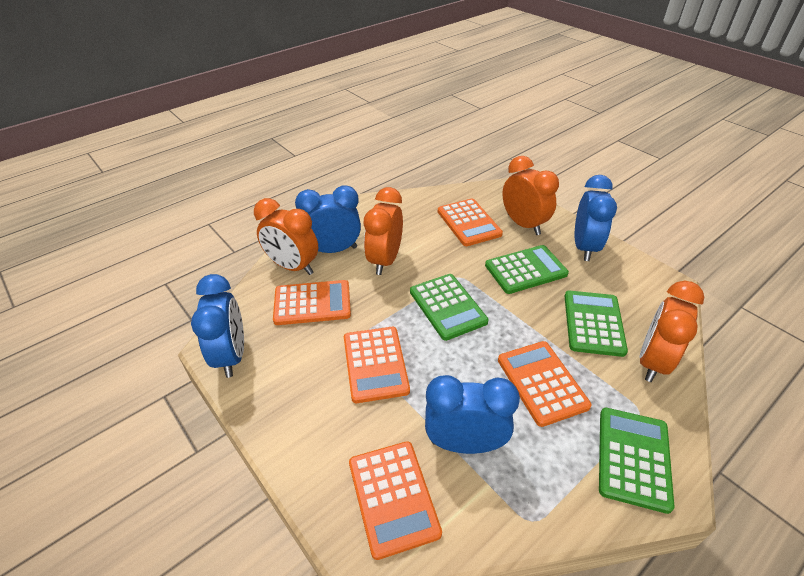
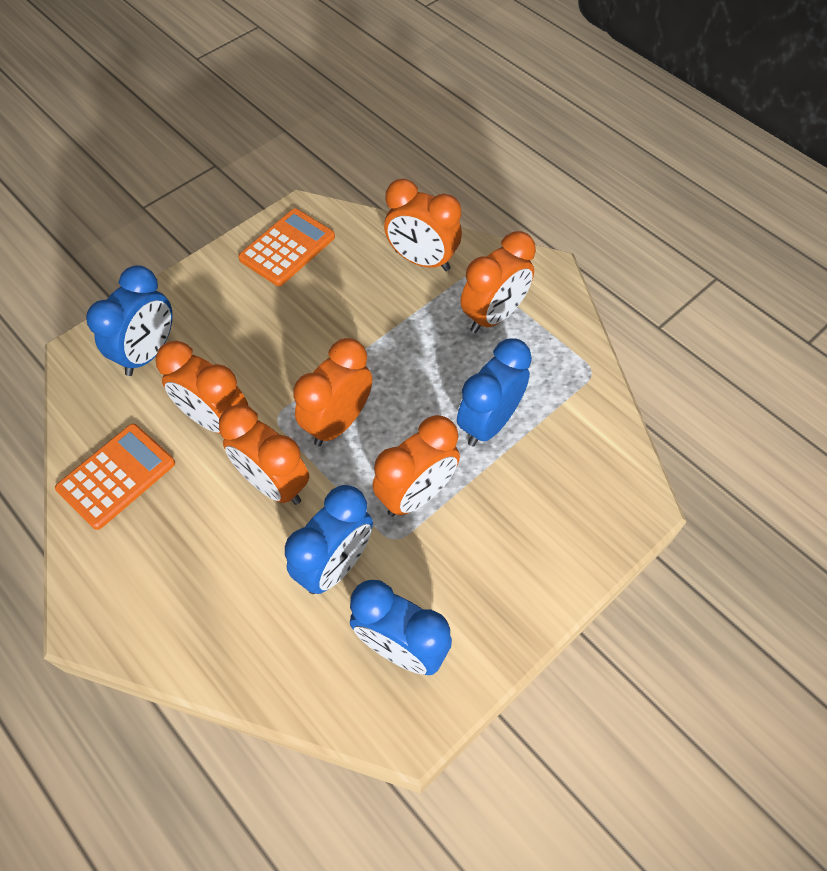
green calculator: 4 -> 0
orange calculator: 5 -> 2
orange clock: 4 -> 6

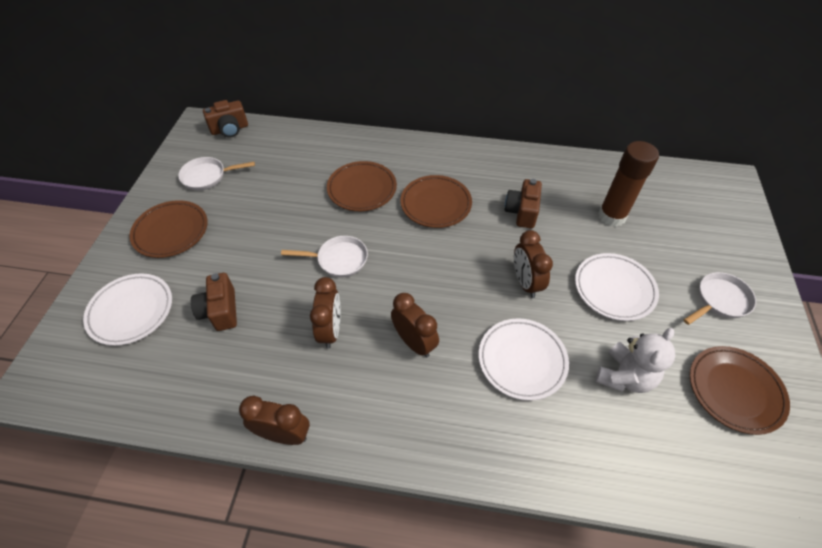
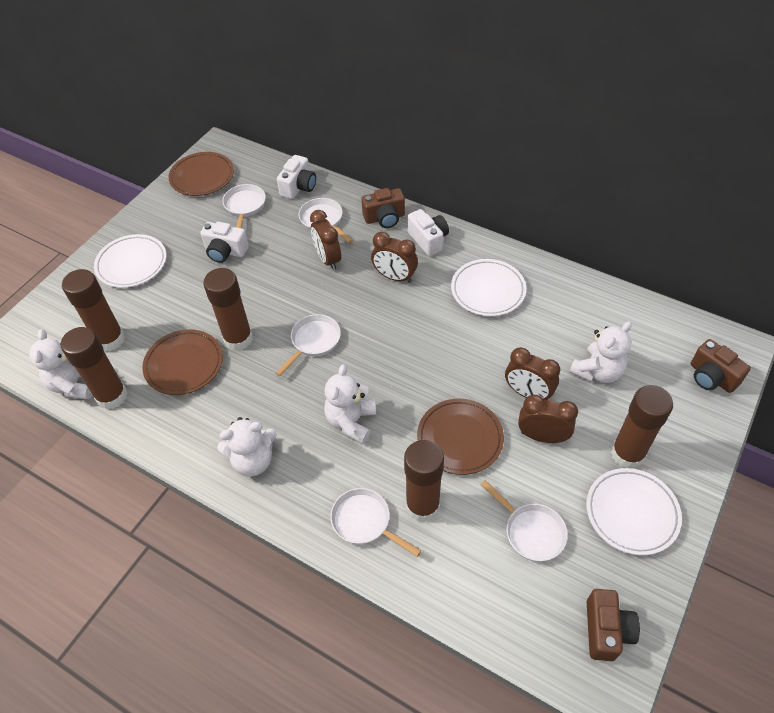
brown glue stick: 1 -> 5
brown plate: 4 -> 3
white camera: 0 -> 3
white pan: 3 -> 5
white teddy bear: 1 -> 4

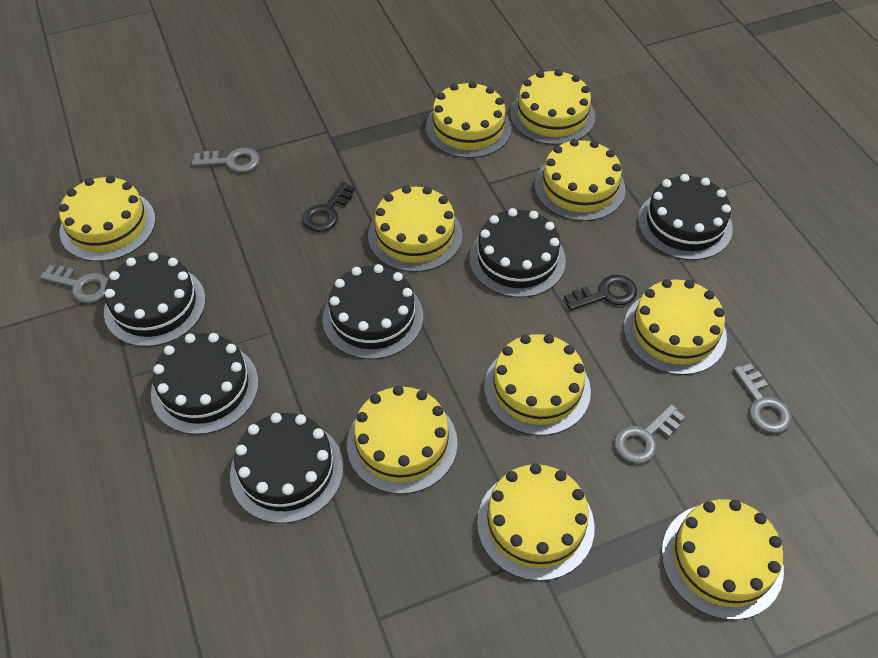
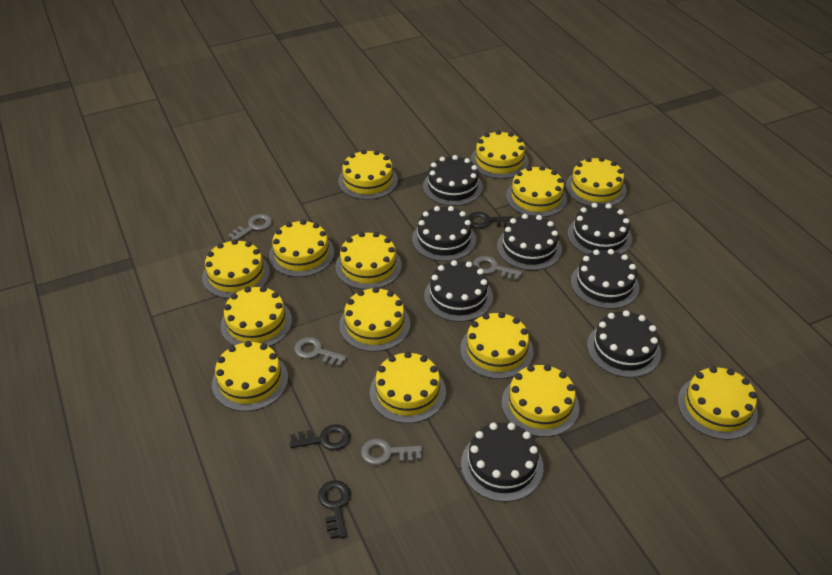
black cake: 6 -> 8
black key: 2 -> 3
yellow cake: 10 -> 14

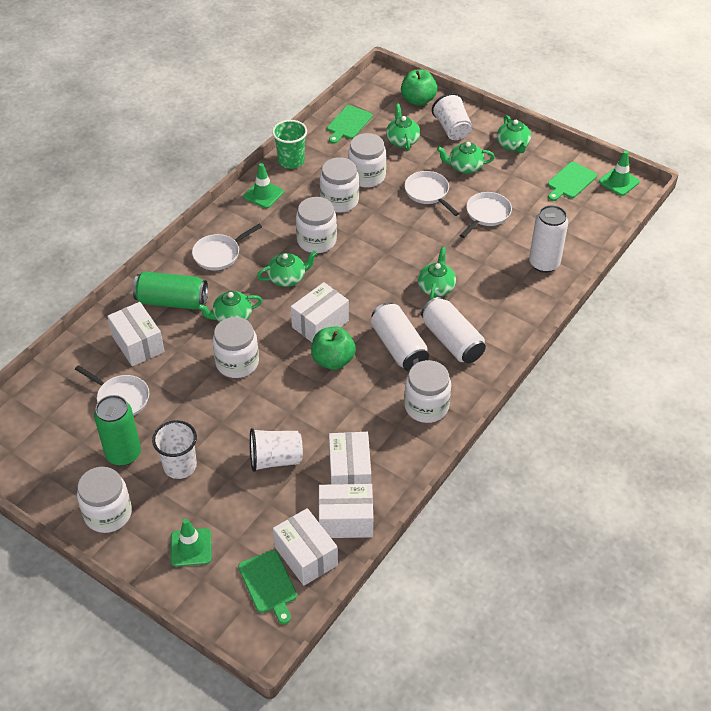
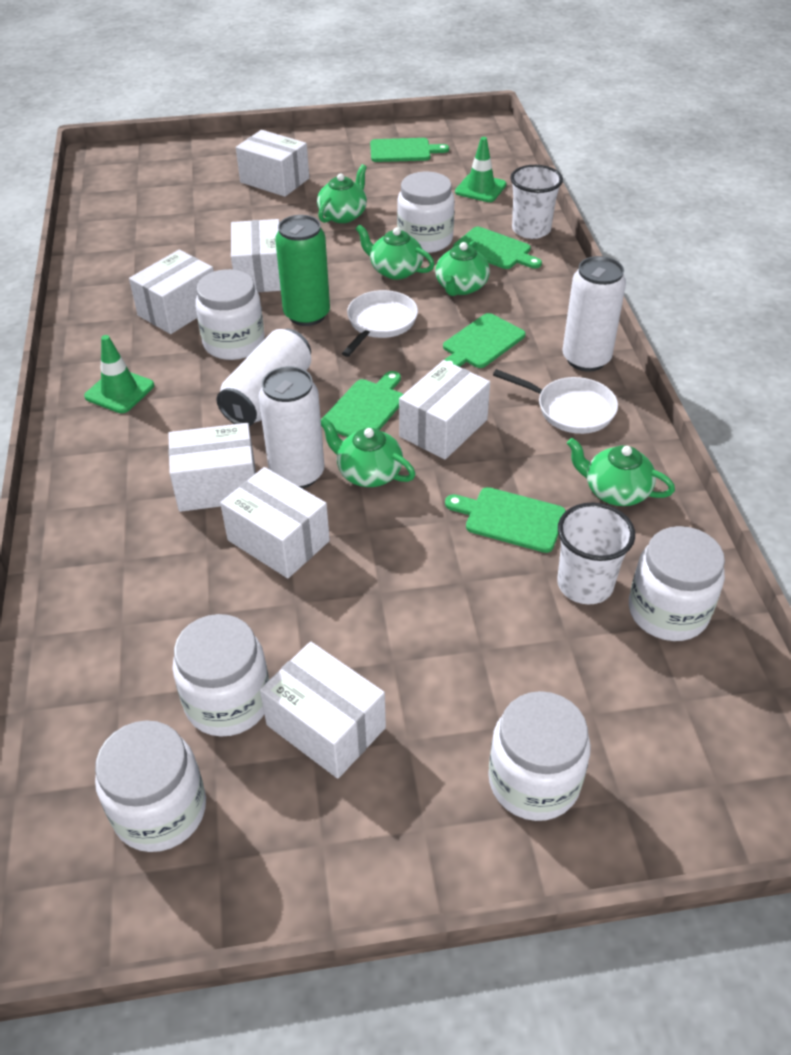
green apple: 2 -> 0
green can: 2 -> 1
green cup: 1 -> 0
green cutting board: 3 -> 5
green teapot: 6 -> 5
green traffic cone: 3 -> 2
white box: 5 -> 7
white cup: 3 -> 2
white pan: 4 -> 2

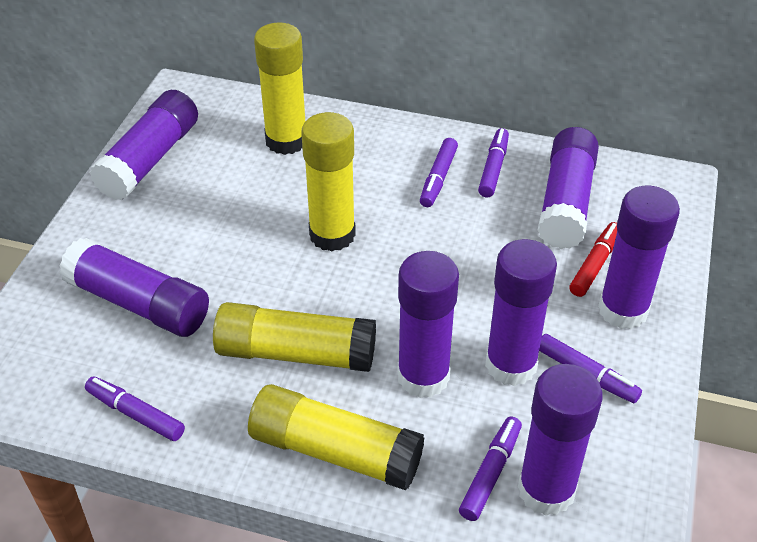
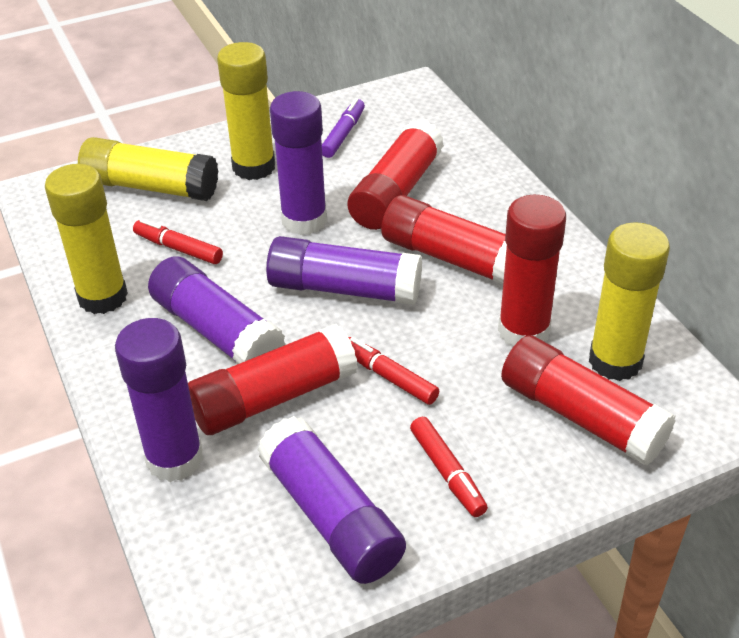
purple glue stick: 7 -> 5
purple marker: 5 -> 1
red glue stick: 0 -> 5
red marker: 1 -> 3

☆ ☆ ☆ ☆ ☆

• **ASSIGNMENT**: Please report every line of the records above that contains the word "orange".

• **RESULT OF THE EXERCISE**:
orange calculator: 5 -> 2
orange clock: 4 -> 6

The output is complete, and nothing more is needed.